TO DO:
Find each line below that contains the string "time", and copy those lines out in full.

(Stored data entries)
----------

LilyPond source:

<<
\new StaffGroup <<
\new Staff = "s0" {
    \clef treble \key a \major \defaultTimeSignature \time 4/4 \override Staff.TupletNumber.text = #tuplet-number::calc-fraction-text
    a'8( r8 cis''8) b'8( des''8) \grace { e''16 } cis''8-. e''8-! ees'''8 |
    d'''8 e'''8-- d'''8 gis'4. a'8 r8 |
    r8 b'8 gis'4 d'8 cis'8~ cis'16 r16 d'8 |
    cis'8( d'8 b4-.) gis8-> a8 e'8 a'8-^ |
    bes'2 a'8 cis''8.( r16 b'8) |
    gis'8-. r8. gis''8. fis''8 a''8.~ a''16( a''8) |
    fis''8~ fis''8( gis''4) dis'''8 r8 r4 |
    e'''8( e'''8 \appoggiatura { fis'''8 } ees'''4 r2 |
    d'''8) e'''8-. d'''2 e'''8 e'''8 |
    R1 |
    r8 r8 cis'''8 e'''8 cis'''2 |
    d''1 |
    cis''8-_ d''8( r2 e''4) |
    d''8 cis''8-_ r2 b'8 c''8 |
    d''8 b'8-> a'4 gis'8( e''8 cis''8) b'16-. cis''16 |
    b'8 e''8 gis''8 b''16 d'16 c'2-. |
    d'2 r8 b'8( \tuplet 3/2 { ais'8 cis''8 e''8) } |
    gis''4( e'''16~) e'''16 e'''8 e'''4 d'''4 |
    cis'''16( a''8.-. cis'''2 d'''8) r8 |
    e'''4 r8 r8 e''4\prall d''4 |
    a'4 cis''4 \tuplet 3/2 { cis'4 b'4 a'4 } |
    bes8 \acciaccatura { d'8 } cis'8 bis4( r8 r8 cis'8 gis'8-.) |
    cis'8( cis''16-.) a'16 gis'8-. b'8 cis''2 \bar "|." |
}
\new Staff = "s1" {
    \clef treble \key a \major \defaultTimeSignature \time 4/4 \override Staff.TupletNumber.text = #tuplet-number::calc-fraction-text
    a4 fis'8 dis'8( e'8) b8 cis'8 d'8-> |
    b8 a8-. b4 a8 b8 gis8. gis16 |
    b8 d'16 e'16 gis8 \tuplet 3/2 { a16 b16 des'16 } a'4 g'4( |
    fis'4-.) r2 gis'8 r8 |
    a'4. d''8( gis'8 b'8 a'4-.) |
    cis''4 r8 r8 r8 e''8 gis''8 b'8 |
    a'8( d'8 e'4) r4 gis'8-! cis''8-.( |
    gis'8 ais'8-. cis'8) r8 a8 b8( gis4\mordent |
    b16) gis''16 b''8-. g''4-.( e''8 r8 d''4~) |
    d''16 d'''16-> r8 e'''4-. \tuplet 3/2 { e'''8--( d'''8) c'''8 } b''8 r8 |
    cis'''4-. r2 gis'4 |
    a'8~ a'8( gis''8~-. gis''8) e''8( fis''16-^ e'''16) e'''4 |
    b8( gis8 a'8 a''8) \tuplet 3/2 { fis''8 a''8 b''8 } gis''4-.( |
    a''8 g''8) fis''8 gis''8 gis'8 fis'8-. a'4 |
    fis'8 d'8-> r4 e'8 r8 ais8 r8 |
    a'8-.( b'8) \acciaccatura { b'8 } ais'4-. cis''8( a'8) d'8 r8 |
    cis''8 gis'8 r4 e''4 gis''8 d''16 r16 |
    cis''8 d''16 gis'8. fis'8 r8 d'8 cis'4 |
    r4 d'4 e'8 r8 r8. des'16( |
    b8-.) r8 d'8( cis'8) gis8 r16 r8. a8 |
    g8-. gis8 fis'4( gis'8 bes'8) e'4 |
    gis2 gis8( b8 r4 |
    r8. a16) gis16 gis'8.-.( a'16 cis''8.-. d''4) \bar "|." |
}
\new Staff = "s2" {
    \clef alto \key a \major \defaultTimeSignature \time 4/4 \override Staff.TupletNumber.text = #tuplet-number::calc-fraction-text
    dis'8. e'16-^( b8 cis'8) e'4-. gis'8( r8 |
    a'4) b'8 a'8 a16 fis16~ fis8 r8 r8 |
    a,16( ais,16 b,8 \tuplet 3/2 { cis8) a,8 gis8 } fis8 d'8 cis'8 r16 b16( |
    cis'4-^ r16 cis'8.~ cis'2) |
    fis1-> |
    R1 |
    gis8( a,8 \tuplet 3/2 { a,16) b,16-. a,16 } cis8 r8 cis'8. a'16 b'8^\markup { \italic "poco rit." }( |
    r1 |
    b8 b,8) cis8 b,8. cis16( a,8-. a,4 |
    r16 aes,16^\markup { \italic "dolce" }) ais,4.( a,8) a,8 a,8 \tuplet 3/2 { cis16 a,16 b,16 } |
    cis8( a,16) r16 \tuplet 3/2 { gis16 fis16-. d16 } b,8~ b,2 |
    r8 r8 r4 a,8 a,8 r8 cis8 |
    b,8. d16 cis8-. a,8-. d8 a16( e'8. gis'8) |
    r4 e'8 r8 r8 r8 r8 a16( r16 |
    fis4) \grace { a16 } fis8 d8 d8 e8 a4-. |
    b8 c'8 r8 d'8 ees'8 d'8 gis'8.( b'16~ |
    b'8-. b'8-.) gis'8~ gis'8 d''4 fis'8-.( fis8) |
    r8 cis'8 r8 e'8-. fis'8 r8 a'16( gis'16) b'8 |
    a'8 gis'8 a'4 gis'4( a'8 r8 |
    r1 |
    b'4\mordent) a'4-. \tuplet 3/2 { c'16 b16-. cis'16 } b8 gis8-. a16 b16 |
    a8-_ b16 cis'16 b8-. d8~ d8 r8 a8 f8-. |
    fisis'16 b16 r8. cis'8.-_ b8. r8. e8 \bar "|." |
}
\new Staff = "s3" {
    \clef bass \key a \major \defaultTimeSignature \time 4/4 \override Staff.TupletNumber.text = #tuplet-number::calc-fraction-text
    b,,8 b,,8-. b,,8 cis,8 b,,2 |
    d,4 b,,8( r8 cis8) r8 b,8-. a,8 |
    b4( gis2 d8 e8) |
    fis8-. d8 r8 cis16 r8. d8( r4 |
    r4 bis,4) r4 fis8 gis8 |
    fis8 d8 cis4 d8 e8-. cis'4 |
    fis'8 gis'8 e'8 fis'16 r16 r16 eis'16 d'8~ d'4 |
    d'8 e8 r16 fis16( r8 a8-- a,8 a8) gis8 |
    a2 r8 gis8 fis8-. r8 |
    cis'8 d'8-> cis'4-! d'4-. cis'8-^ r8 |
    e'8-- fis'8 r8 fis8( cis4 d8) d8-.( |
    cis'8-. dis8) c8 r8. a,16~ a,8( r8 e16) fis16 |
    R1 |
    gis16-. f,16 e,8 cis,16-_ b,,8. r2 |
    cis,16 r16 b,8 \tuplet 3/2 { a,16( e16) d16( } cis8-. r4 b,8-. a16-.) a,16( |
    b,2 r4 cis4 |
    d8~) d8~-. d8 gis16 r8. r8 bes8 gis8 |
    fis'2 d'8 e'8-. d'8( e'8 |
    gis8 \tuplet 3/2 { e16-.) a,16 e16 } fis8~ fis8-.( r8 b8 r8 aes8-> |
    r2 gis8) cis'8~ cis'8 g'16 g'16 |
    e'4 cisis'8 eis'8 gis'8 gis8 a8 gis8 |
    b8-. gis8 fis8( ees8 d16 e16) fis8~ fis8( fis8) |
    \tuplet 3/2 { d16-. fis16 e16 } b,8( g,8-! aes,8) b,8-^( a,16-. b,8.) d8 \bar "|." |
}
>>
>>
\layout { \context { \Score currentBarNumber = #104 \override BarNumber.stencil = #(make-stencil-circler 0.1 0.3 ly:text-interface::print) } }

----------

WRITTEN ANSWER:
    \clef treble \key a \major \defaultTimeSignature \time 4/4 \override Staff.TupletNumber.text = #tuplet-number::calc-fraction-text
    \clef treble \key a \major \defaultTimeSignature \time 4/4 \override Staff.TupletNumber.text = #tuplet-number::calc-fraction-text
    \clef alto \key a \major \defaultTimeSignature \time 4/4 \override Staff.TupletNumber.text = #tuplet-number::calc-fraction-text
    \clef bass \key a \major \defaultTimeSignature \time 4/4 \override Staff.TupletNumber.text = #tuplet-number::calc-fraction-text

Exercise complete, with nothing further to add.